• **Stored data entries**
----

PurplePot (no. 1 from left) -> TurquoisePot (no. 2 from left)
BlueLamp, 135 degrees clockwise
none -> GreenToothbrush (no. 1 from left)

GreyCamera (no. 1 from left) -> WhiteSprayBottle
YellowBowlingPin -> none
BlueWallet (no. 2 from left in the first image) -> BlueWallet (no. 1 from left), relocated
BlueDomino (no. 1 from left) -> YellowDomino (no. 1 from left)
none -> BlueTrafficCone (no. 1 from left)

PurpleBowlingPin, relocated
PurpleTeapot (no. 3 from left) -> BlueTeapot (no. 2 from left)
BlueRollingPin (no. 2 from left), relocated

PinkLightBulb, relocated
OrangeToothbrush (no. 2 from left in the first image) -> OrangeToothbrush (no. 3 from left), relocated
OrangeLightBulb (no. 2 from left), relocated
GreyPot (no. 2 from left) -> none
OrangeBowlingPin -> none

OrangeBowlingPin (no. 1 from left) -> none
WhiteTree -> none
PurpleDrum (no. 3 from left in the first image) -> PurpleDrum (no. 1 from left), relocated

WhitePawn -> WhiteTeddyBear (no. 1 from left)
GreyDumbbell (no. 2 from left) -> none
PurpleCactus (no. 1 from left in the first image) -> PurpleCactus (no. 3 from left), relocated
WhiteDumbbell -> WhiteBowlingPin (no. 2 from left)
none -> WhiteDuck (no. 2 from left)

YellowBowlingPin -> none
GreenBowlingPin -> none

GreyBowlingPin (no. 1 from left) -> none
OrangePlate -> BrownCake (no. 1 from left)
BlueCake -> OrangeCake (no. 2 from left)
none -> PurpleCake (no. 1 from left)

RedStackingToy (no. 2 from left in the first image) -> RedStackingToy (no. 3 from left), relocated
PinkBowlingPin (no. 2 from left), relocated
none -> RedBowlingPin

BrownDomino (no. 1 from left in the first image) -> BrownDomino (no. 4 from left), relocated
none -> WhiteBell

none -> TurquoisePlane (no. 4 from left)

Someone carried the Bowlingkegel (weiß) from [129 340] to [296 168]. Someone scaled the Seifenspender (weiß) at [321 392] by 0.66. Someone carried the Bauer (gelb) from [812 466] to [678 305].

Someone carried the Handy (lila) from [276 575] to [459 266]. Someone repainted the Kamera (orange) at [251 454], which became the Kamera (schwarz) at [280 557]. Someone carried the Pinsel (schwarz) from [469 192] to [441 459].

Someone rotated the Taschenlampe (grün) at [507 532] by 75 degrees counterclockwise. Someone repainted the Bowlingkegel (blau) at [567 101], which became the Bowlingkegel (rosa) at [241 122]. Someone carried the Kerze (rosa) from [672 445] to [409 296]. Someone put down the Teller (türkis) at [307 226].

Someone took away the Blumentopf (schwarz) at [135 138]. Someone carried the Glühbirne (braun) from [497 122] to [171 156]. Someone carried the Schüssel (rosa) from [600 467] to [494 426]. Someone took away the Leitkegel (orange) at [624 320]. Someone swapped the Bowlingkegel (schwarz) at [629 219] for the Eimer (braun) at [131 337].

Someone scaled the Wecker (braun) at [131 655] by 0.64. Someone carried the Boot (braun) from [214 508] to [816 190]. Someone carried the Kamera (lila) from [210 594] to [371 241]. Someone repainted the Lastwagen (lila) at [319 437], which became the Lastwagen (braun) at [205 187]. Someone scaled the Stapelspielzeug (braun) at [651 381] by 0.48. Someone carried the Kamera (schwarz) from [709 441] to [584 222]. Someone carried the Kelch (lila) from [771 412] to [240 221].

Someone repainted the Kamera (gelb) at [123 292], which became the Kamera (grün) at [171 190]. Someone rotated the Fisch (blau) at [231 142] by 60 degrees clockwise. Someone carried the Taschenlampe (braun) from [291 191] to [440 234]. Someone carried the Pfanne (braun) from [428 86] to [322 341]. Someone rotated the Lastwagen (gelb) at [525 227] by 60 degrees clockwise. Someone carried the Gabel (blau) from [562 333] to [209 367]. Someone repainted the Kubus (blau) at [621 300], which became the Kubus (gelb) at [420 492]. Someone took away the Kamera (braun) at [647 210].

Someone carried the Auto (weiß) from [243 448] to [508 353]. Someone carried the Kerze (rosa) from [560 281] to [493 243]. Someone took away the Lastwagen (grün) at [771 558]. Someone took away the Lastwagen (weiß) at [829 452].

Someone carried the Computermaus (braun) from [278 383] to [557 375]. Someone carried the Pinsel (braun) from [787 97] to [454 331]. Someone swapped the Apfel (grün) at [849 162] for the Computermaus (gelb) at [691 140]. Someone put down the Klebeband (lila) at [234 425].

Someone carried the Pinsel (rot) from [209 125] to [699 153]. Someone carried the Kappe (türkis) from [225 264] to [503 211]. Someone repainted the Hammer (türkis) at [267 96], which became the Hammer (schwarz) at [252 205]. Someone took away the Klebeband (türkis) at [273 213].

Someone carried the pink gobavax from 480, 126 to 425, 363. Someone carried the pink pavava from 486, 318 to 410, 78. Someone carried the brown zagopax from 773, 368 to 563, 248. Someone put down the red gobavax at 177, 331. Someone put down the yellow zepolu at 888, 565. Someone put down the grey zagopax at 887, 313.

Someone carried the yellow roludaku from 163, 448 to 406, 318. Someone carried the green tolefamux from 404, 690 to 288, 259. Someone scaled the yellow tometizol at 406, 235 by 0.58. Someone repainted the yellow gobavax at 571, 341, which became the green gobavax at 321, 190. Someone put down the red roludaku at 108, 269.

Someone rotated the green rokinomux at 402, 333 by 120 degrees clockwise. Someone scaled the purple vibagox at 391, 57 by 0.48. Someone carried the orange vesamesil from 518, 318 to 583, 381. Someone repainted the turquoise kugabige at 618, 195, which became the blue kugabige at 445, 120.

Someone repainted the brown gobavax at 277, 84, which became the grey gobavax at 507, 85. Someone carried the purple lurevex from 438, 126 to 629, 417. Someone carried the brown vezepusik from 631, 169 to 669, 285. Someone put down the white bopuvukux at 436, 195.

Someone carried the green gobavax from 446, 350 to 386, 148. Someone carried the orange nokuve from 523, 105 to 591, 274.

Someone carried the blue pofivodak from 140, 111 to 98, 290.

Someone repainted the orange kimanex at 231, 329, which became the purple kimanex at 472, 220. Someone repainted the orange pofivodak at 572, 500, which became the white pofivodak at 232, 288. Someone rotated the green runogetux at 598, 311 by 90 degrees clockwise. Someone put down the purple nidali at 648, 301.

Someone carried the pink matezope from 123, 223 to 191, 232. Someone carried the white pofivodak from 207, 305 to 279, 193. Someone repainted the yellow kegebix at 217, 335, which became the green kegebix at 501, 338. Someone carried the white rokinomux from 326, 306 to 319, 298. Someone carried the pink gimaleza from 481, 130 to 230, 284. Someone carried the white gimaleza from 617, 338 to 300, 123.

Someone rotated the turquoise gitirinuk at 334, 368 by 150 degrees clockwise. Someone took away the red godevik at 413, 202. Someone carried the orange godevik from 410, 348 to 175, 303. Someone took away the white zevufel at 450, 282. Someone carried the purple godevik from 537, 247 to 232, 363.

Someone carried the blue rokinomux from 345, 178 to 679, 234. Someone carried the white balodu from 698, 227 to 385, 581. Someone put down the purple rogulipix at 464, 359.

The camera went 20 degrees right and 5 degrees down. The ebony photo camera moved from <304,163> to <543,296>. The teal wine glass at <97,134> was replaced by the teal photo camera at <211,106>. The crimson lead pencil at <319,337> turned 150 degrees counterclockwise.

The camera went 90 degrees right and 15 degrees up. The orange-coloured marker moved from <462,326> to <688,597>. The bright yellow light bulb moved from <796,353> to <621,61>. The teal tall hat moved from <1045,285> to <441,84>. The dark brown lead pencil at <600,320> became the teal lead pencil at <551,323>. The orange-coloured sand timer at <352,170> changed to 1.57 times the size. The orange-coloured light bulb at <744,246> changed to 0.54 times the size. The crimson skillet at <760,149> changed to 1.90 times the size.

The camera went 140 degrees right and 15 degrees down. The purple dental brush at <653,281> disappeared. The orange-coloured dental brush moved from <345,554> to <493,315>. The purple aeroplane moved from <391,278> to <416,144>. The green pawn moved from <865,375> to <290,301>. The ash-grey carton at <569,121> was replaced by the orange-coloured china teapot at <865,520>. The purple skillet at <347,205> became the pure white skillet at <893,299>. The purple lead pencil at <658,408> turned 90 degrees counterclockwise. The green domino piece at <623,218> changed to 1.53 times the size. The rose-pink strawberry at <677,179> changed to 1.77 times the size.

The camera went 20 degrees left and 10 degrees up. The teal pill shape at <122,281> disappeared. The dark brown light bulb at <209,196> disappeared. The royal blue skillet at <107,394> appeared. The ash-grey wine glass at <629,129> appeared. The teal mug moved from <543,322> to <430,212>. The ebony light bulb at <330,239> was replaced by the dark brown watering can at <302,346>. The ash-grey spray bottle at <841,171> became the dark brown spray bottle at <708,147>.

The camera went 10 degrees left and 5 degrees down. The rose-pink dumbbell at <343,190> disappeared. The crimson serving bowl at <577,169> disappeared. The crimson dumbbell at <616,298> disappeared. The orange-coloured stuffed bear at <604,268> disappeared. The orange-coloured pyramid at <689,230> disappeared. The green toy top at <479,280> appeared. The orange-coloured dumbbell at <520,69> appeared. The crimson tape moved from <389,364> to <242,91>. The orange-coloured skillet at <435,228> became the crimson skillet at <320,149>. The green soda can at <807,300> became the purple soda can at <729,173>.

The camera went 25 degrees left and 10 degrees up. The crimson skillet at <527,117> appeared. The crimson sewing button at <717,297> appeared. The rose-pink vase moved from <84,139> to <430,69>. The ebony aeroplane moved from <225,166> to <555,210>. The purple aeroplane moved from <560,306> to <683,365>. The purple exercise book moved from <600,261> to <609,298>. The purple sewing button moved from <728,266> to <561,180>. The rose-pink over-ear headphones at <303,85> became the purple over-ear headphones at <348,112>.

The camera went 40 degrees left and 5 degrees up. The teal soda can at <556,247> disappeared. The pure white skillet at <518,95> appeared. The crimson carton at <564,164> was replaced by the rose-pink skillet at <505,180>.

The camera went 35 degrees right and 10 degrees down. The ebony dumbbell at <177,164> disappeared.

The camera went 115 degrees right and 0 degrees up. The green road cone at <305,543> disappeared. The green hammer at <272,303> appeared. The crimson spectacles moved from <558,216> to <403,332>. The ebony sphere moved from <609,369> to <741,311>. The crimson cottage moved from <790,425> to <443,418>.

----

• **Work order**
Return, line for line and unchanged, the data from its first line through the line containing "BlueLamp, 135 degrees clockwise".

• **Solution**
PurplePot (no. 1 from left) -> TurquoisePot (no. 2 from left)
BlueLamp, 135 degrees clockwise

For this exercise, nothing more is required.